Below is a listing. Quote from it, exactly, the lines from the one containing "white round brick" down to the one containing "black brick M9:M10", both ends included, and nothing else.

**Data:**
§

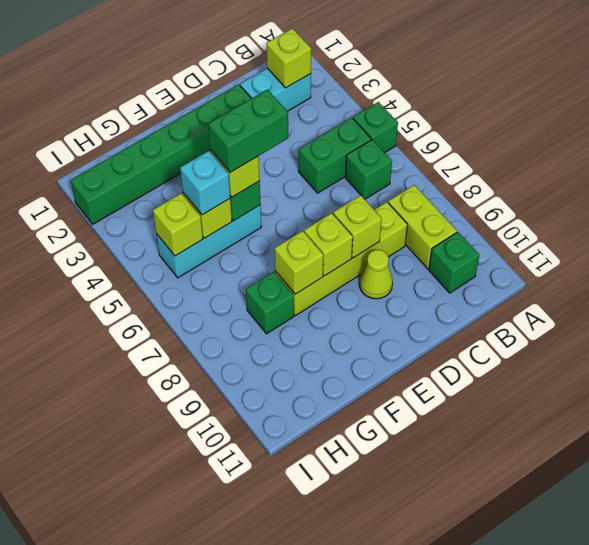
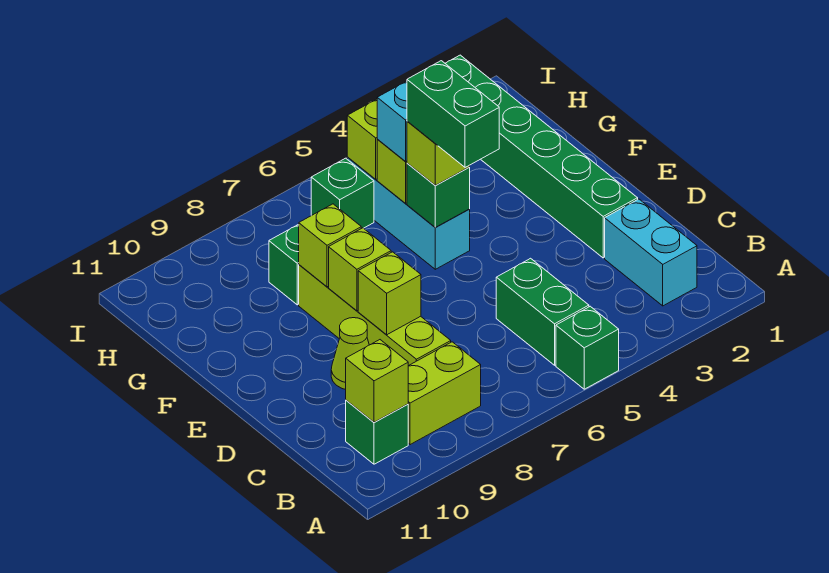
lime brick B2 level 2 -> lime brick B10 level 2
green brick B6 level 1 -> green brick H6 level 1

§

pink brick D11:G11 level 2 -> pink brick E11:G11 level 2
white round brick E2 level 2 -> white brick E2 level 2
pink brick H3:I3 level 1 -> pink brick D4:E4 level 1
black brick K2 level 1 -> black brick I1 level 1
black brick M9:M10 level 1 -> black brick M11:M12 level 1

§

**Your solution:**
white round brick E2 level 2 -> white brick E2 level 2
pink brick H3:I3 level 1 -> pink brick D4:E4 level 1
black brick K2 level 1 -> black brick I1 level 1
black brick M9:M10 level 1 -> black brick M11:M12 level 1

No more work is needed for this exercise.